» **Work task**: Please give back, exactly as written, the lines from the line with "purple carrot: 0 -> 2" to the line with "yellow teddy bear: 1 -> 3" in the listing below, leaving out all pictures.

» **Data to examine**:
--- START ---
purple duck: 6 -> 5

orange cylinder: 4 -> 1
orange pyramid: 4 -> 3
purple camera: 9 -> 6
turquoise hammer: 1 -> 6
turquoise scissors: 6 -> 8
--- END ---
--- START ---
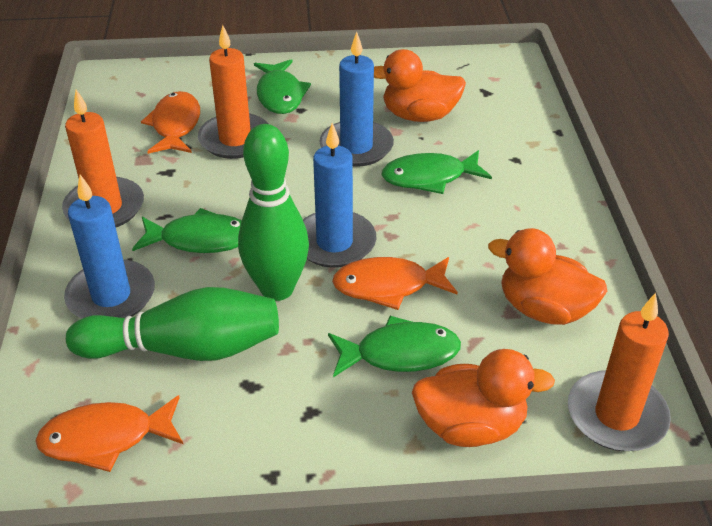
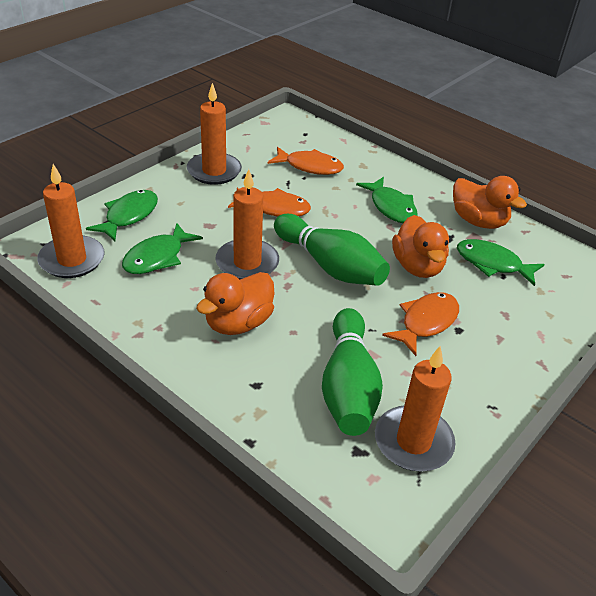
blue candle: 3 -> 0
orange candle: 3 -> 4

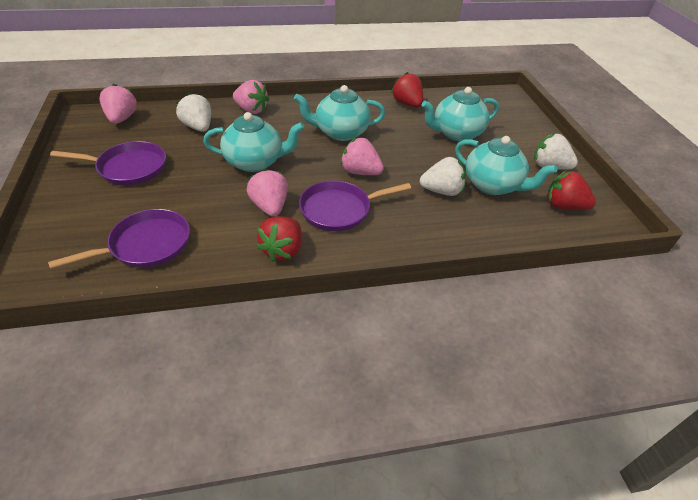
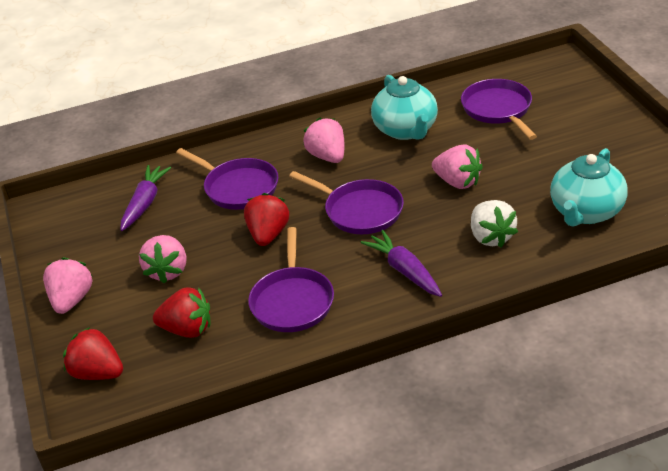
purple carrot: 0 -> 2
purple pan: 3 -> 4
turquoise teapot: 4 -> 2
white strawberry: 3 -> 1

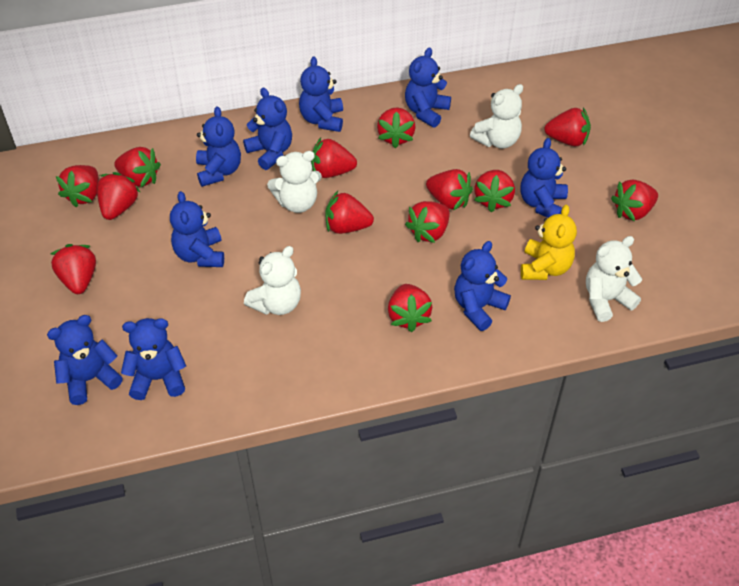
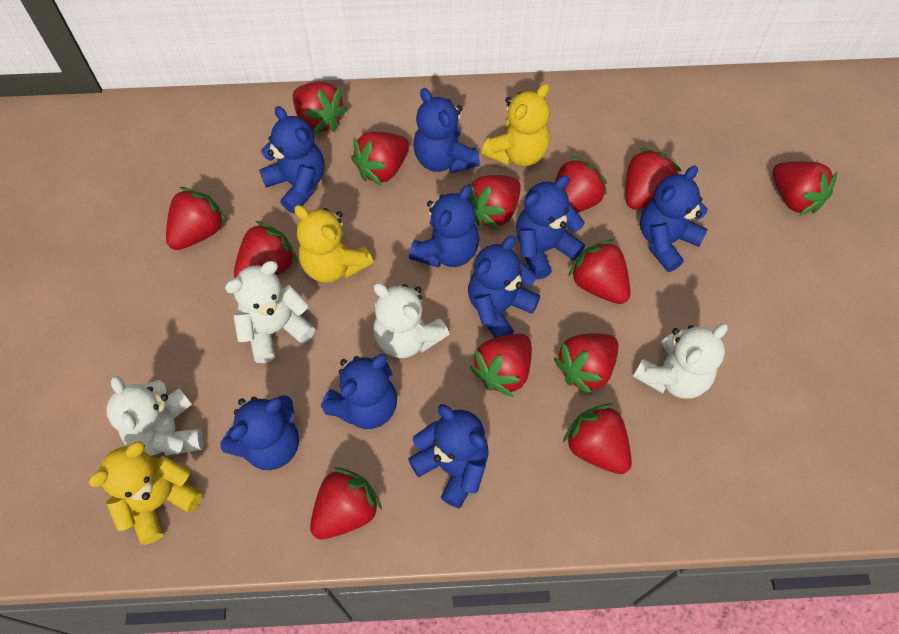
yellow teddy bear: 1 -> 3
--- END ---
--- START ---
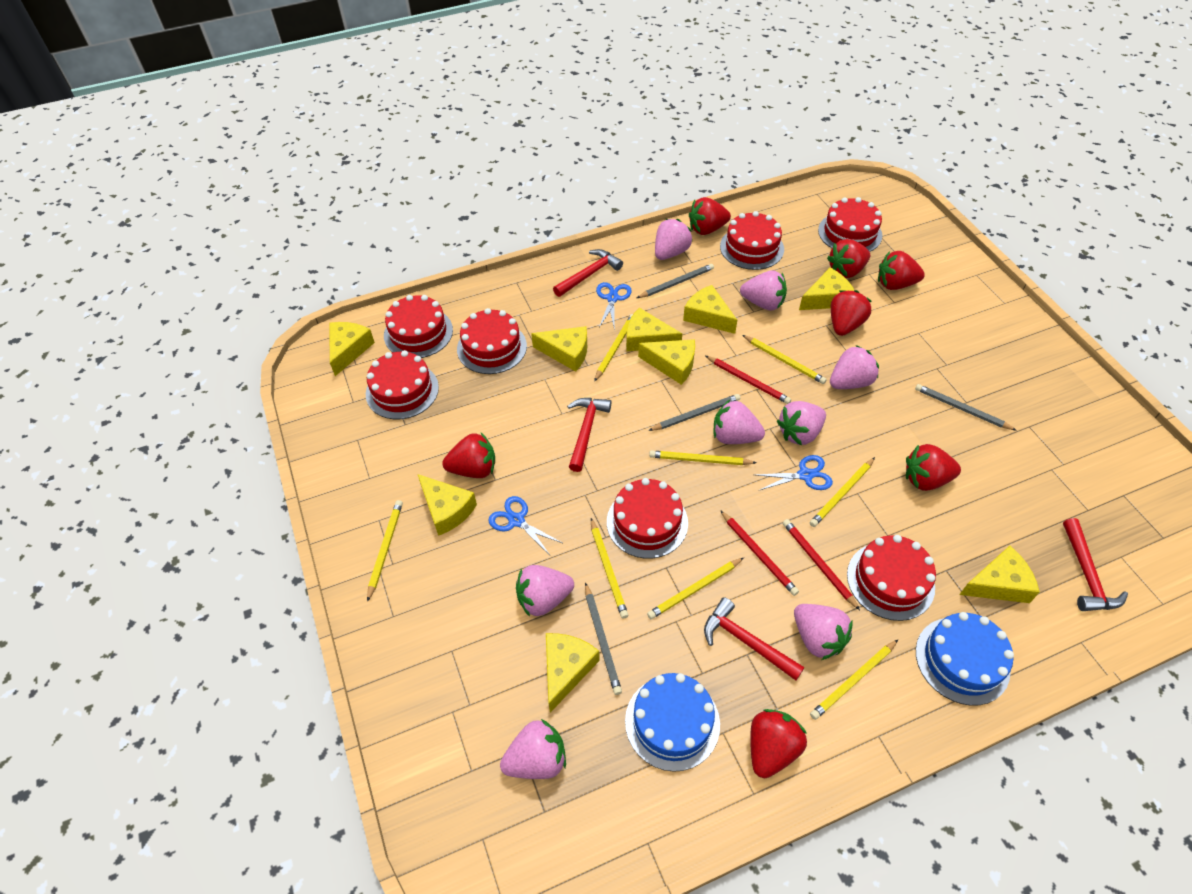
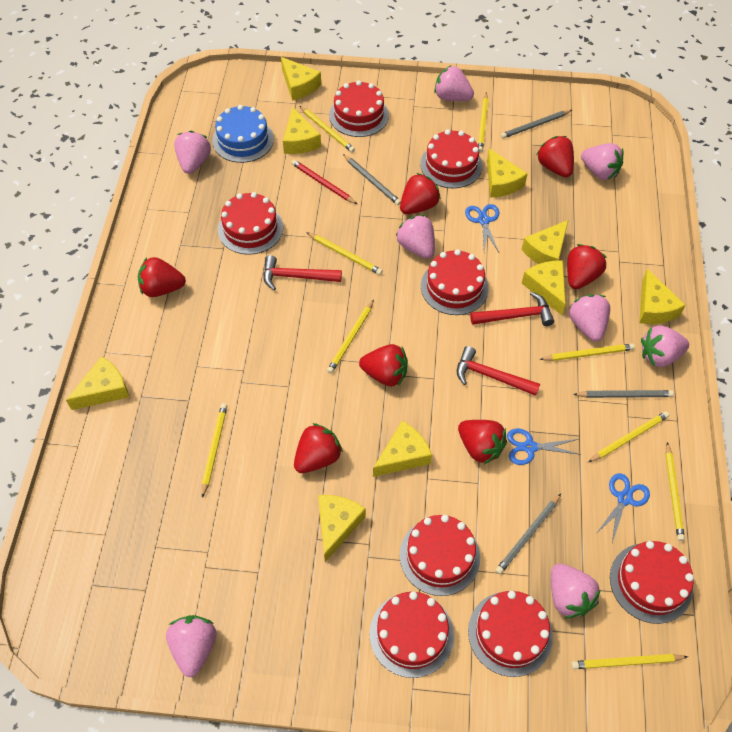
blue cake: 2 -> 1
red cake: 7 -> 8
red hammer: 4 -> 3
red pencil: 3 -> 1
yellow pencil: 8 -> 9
--- END ---
» **Response below**:
purple carrot: 0 -> 2
purple pan: 3 -> 4
turquoise teapot: 4 -> 2
white strawberry: 3 -> 1

yellow teddy bear: 1 -> 3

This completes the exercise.